▸ **Work required**
Search the entries below for the word "RESET", then copy each line in which it is found.

** Opening Data to examine block **

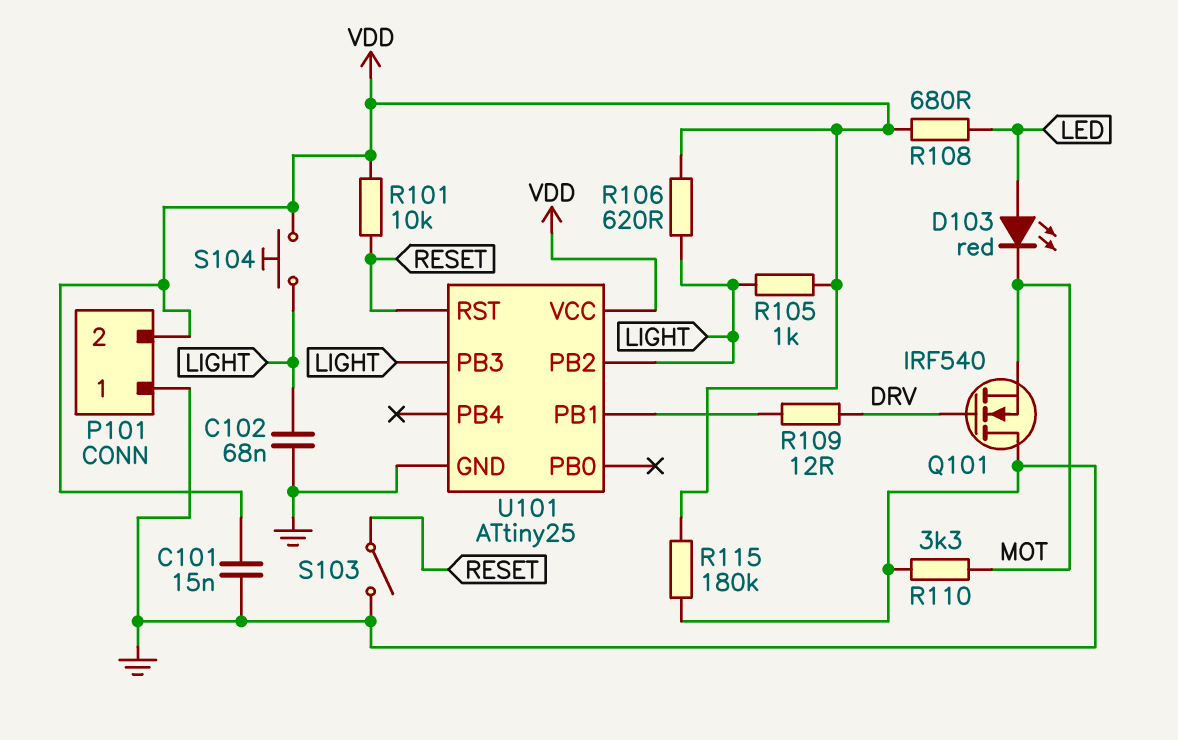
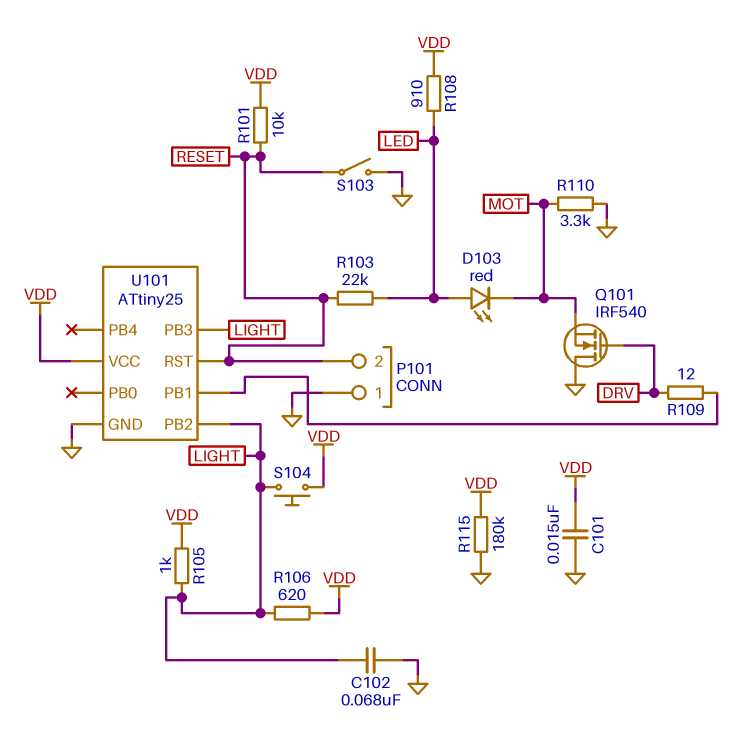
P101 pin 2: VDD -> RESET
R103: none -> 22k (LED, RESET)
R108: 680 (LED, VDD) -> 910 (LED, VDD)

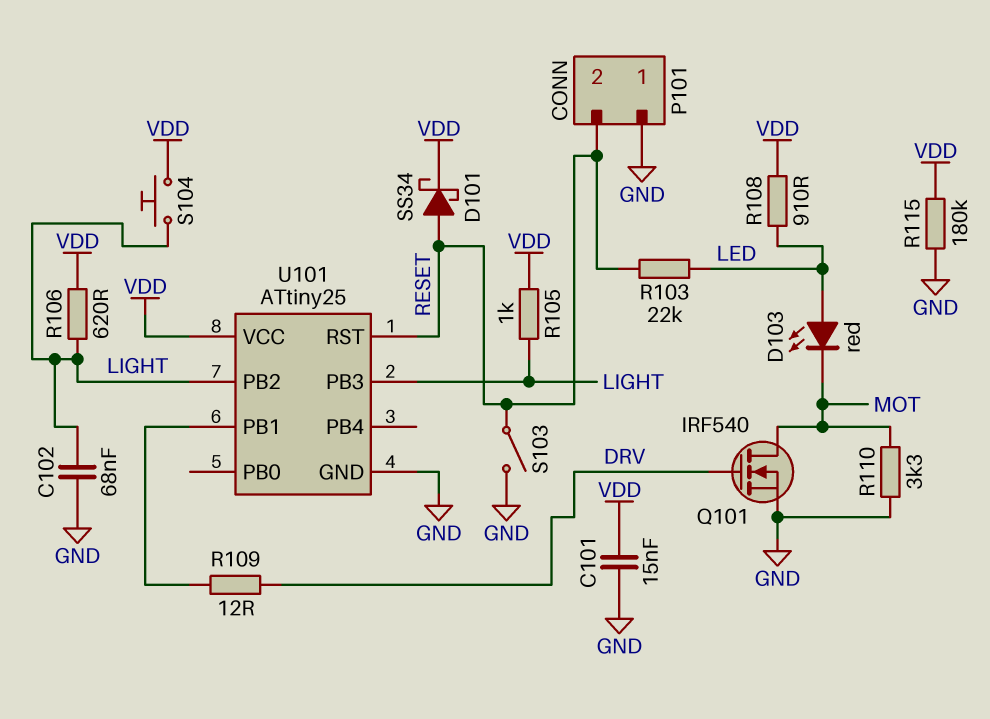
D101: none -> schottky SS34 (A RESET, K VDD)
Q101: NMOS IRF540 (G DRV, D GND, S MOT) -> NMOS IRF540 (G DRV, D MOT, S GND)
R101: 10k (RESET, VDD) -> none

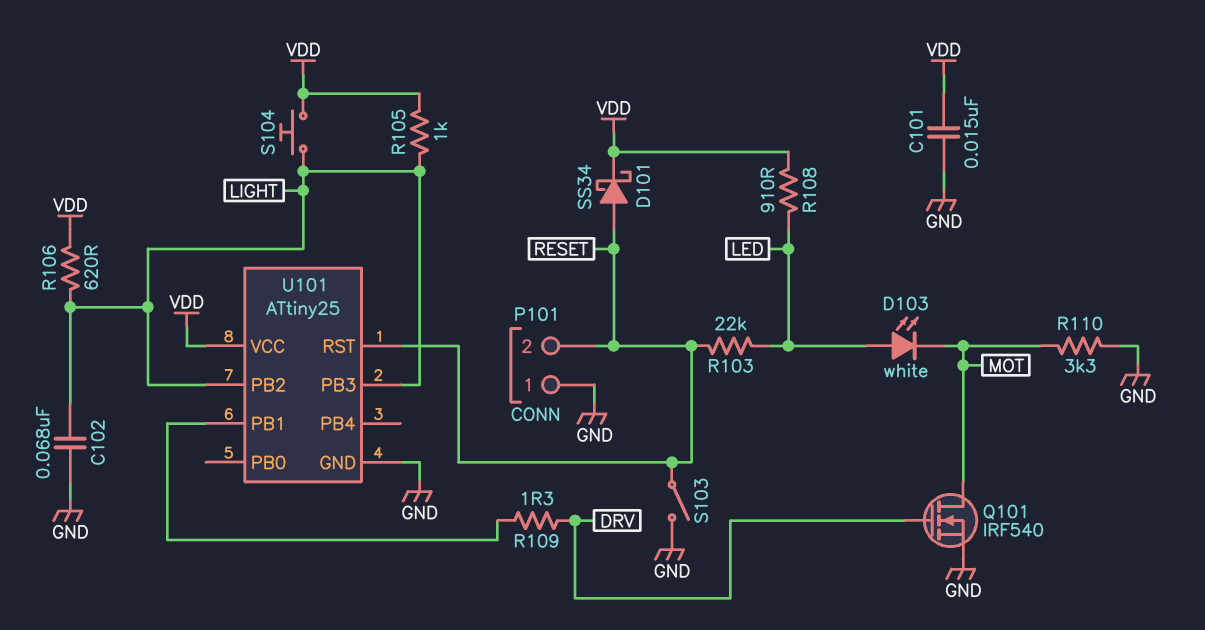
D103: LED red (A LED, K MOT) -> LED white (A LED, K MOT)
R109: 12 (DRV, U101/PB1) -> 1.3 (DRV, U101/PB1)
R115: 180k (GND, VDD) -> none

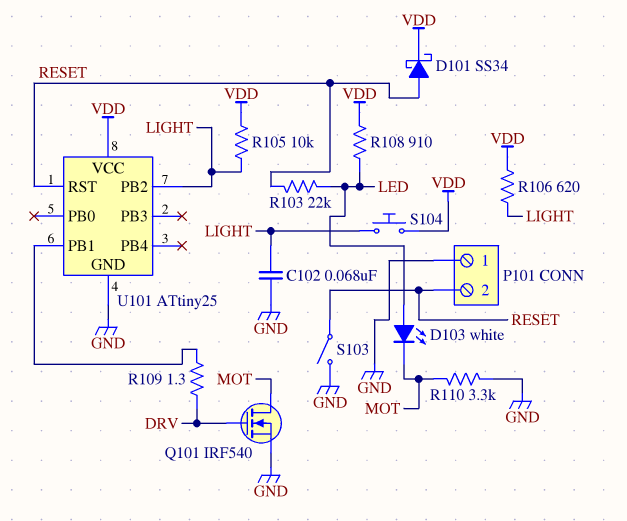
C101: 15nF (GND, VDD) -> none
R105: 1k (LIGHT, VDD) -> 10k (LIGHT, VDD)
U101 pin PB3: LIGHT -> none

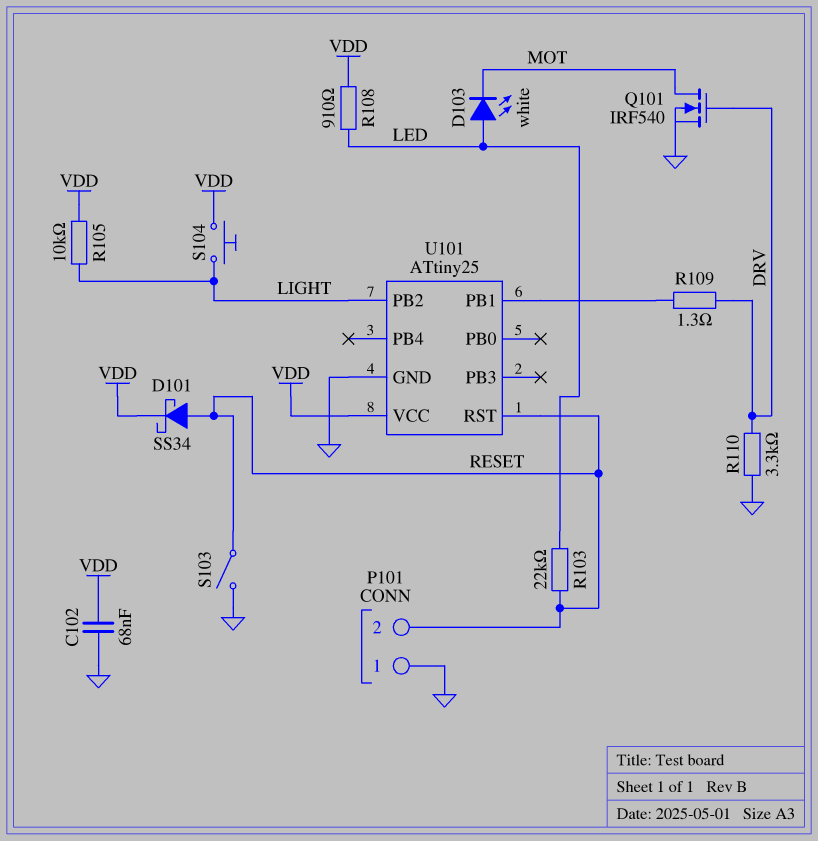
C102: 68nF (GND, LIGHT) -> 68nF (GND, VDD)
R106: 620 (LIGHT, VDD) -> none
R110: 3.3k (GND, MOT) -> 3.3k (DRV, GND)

** Closing Data to examine block **
** Opening Data to examine block **

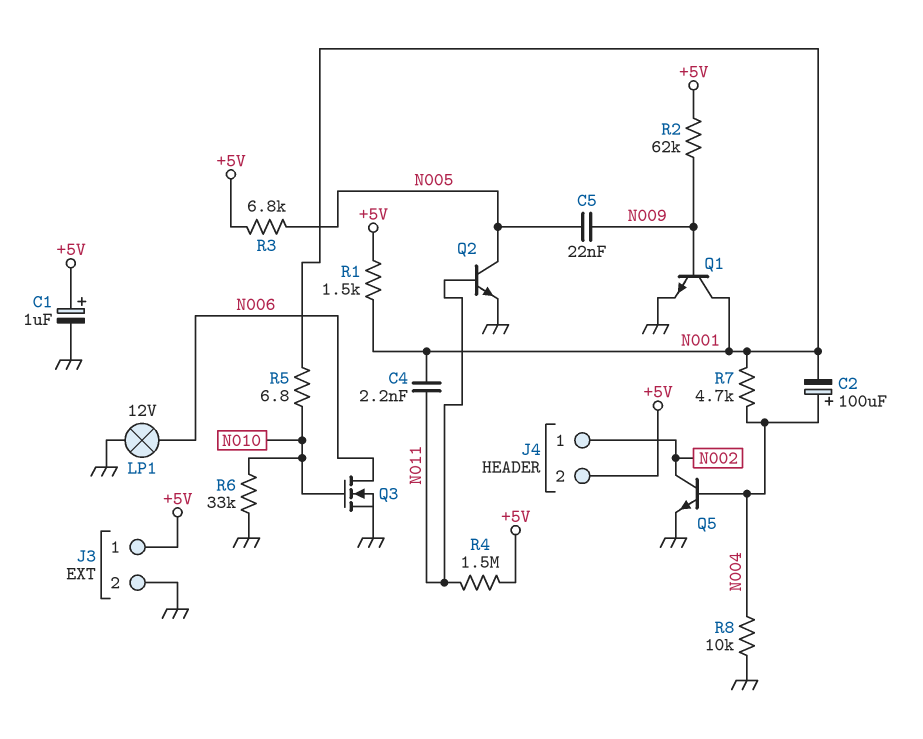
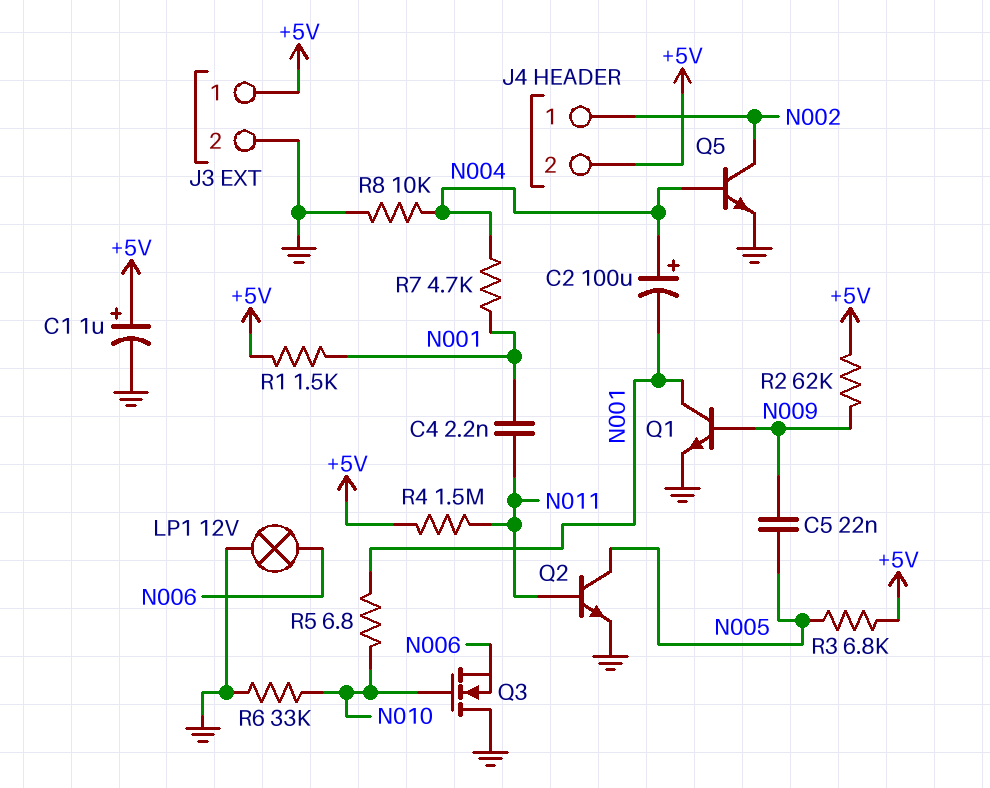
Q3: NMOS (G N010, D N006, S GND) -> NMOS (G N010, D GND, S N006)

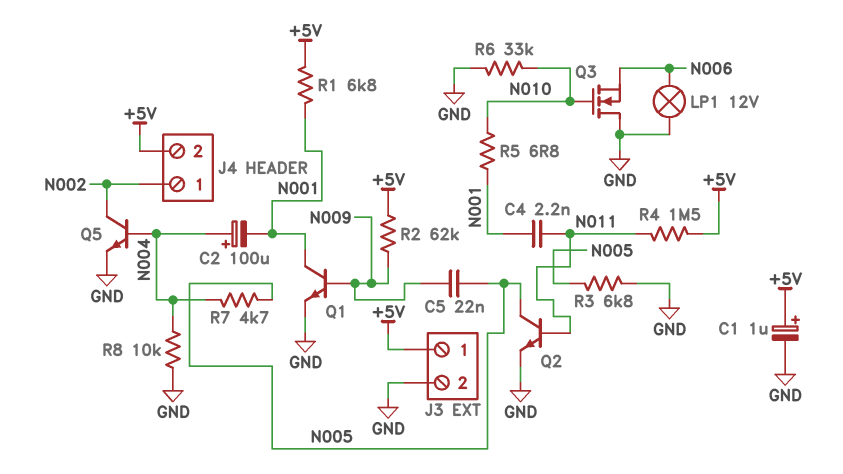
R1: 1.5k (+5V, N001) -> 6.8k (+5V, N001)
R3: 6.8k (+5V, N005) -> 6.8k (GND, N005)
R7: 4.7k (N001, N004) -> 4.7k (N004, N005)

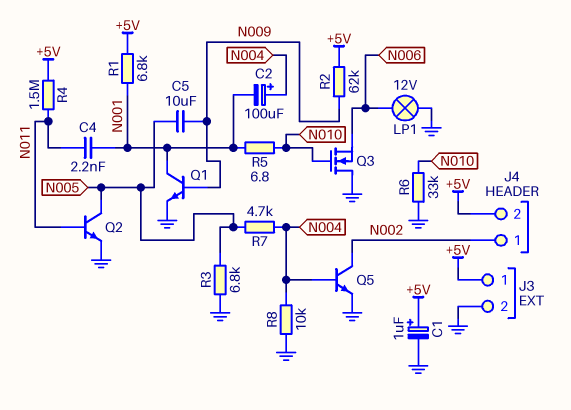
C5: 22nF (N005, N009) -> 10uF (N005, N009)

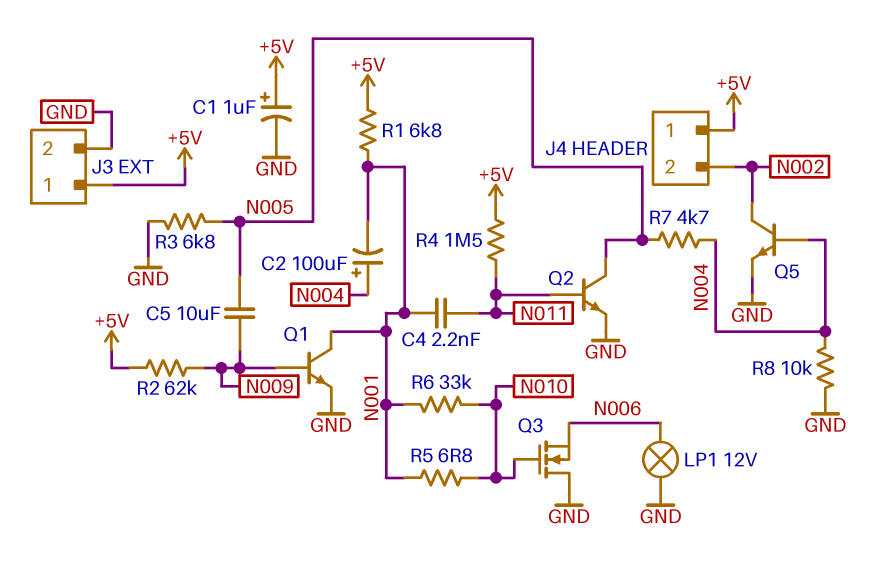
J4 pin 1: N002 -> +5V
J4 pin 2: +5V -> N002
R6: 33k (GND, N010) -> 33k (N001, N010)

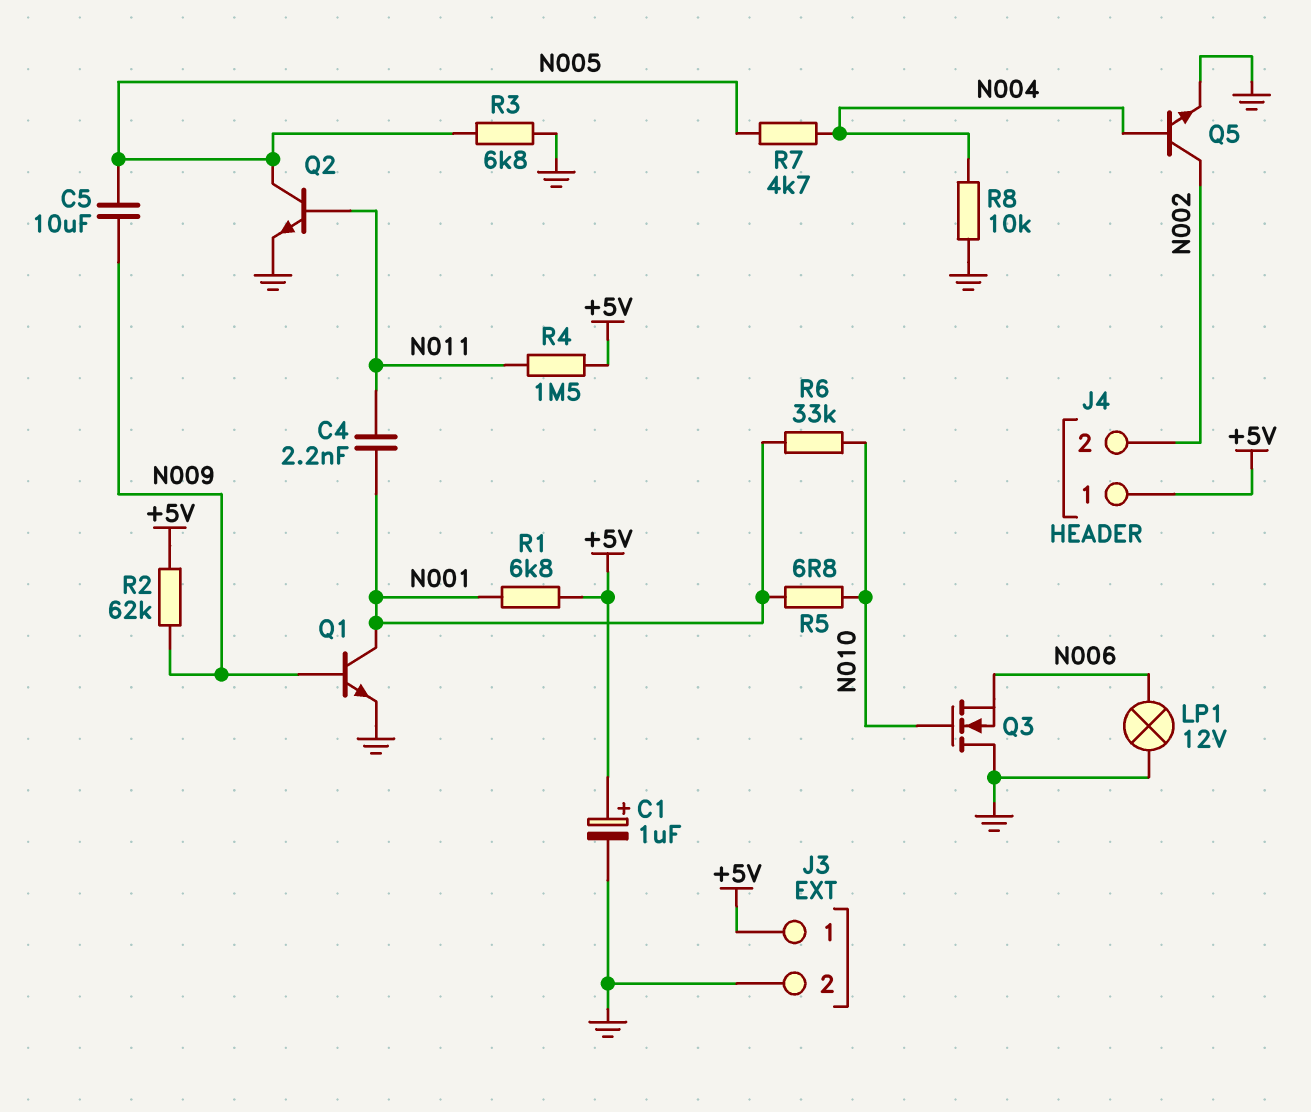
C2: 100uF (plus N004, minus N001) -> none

** Closing Data to examine block **

▸ **Answer space**
P101 pin 2: VDD -> RESET
R103: none -> 22k (LED, RESET)
D101: none -> schottky SS34 (A RESET, K VDD)
R101: 10k (RESET, VDD) -> none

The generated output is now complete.